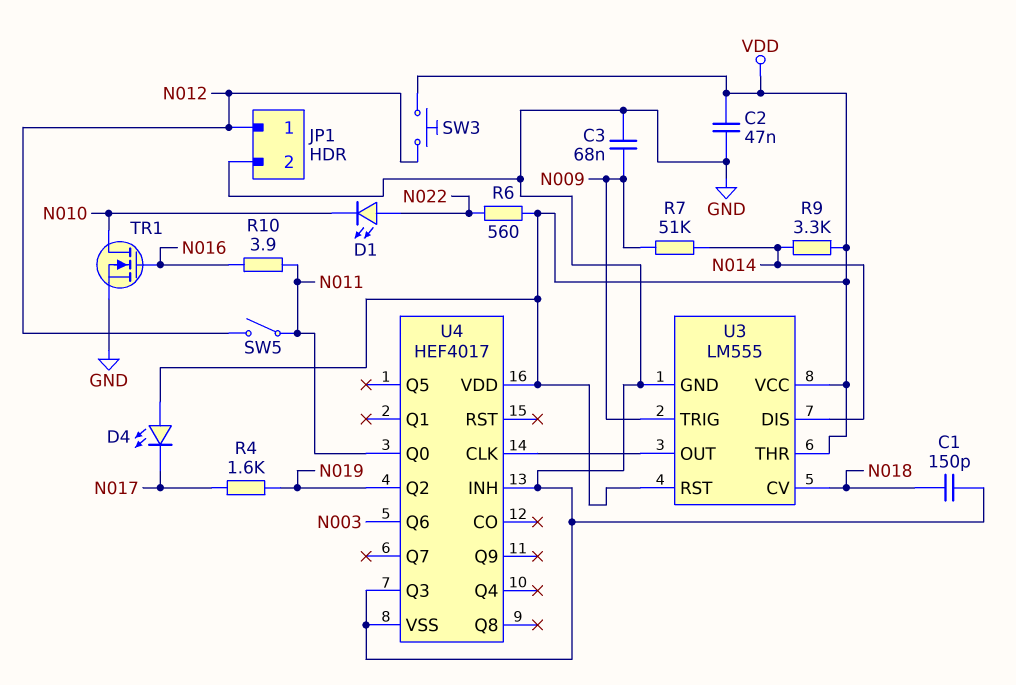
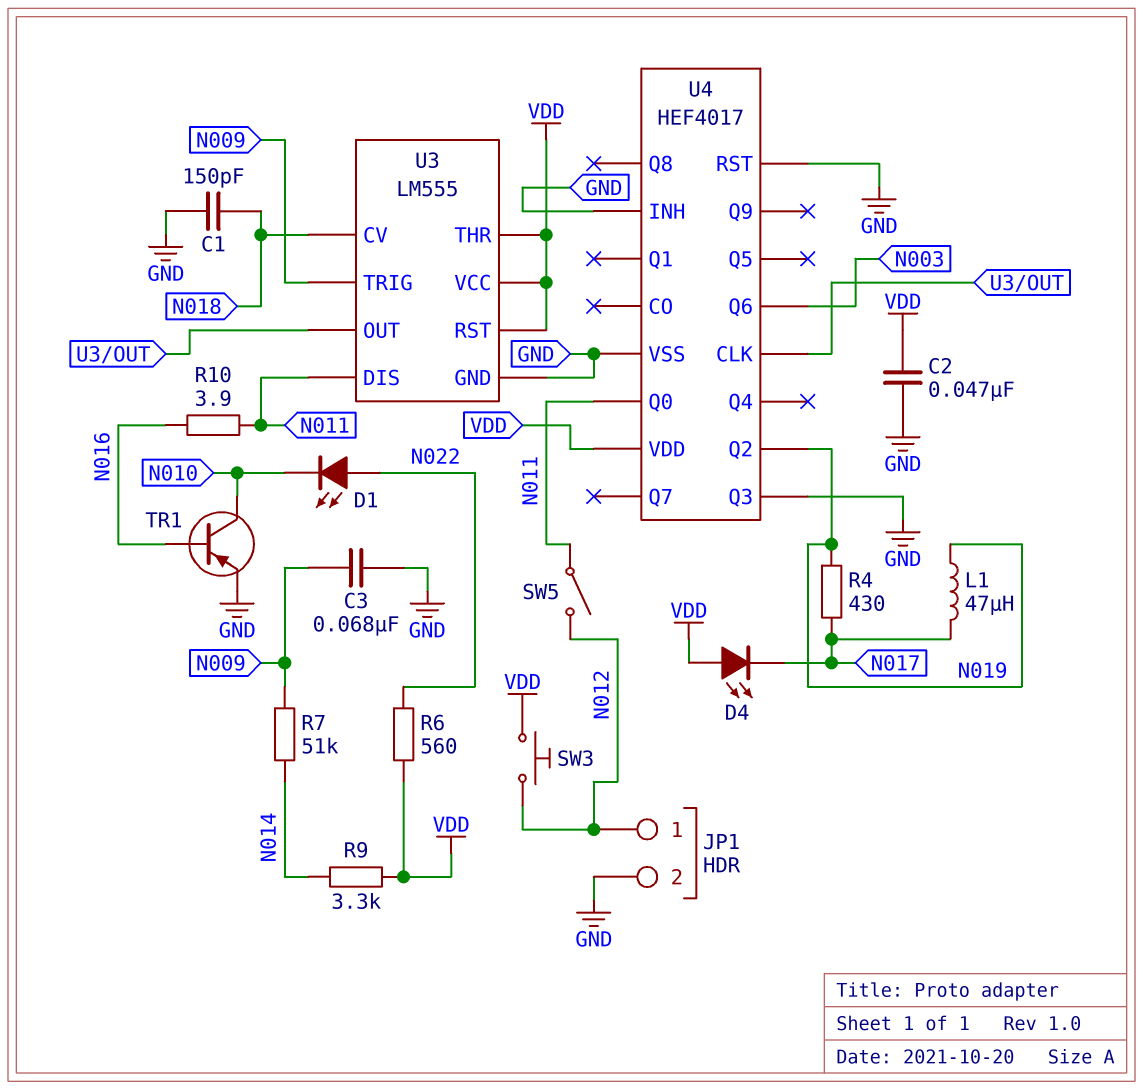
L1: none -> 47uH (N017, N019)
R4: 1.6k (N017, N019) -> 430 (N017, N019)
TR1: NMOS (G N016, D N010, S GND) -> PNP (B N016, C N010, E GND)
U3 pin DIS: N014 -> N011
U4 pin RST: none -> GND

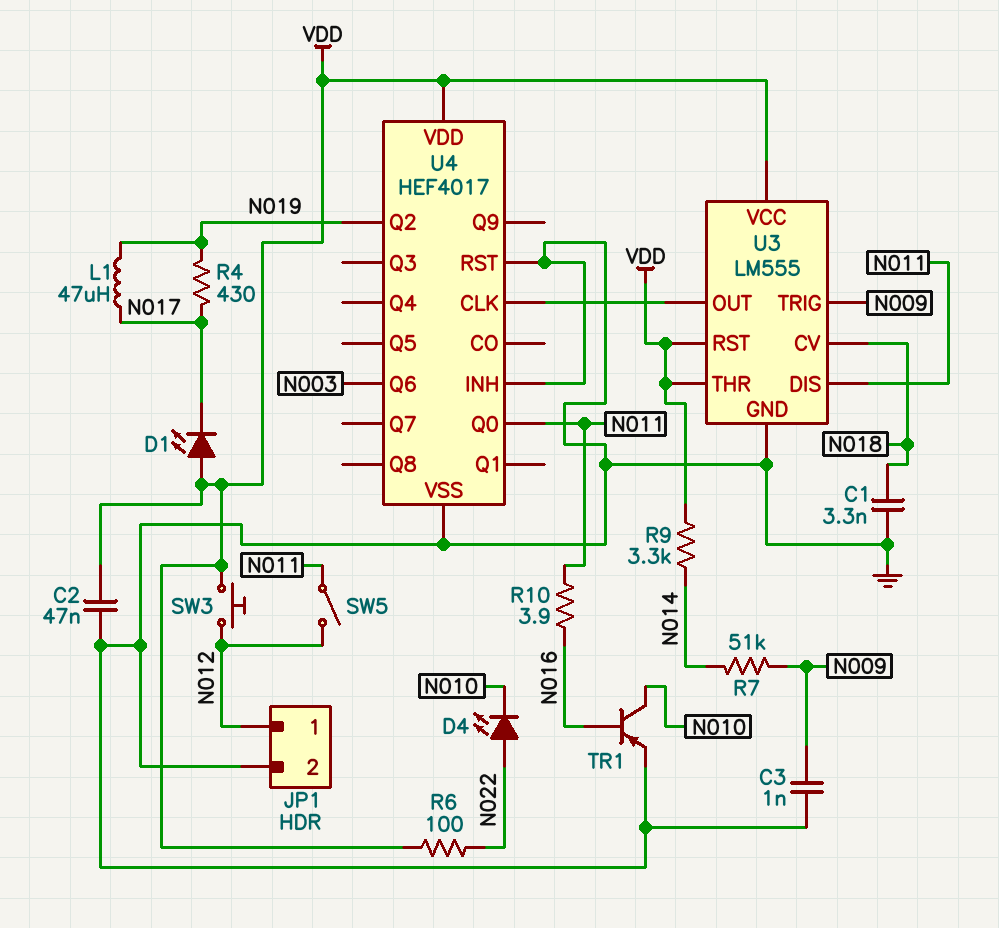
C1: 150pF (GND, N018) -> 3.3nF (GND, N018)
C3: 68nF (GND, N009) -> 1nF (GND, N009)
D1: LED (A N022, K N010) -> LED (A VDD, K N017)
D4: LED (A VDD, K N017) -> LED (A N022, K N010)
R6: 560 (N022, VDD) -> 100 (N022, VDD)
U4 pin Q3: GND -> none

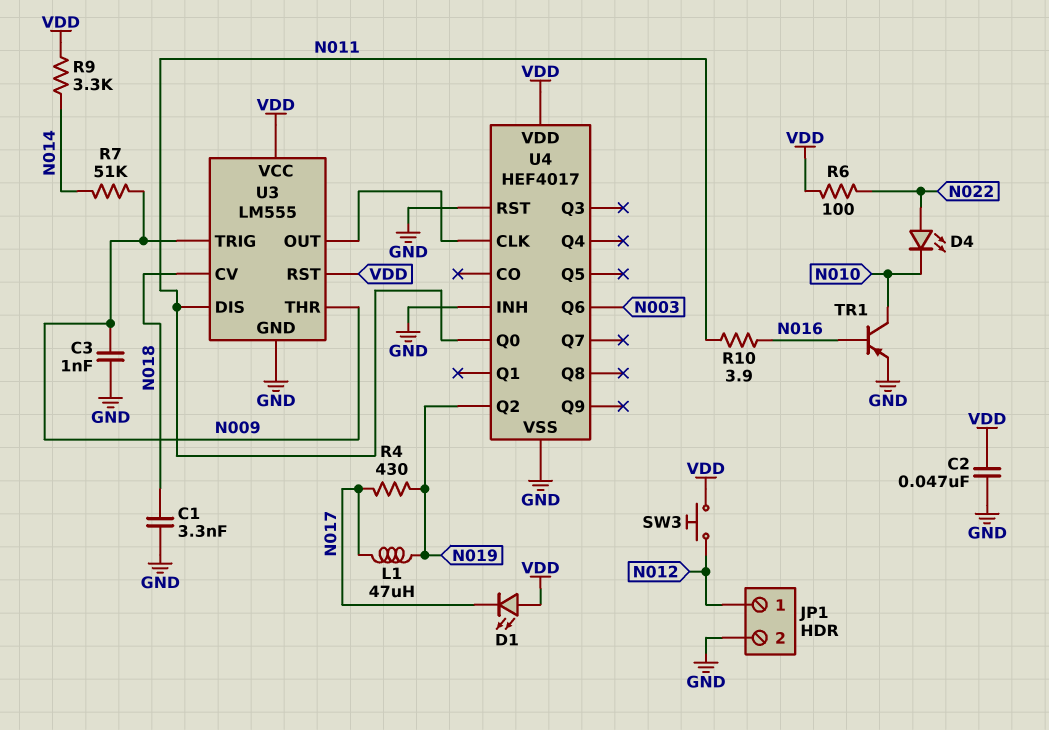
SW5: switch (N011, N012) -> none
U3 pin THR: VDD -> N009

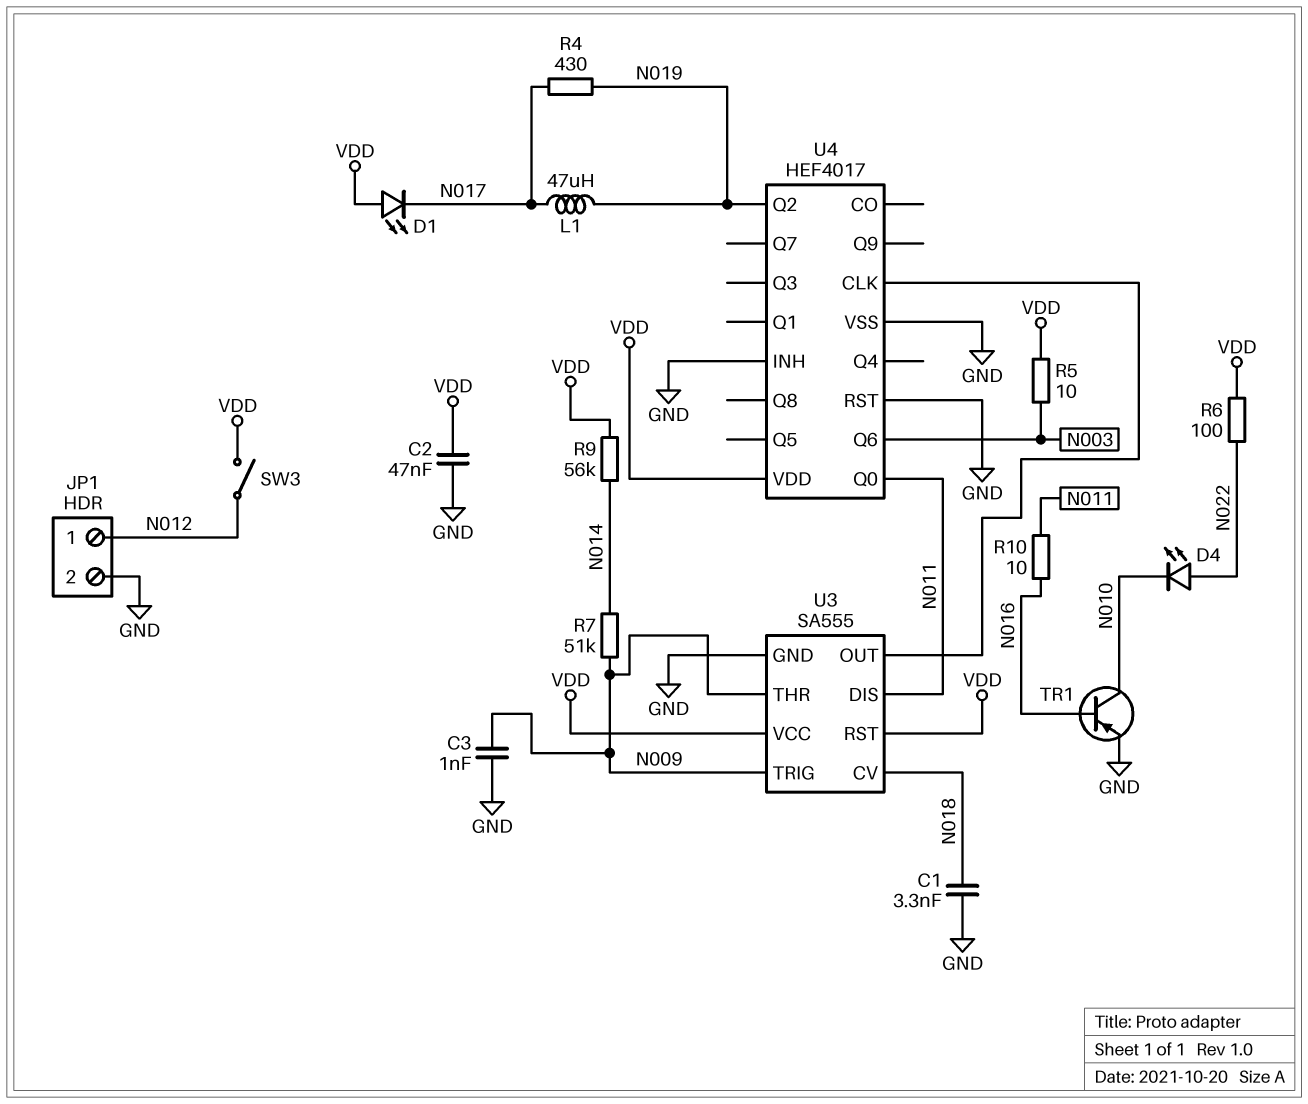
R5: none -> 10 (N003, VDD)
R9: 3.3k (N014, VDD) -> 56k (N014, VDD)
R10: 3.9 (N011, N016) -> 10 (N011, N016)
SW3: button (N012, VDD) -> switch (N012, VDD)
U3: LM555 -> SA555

:: PROBLEM DESCRIPTION ::
Say, as a single number and nothing more, how many lines of the entries contain the word "none".

:: TASK ANSWER ::
5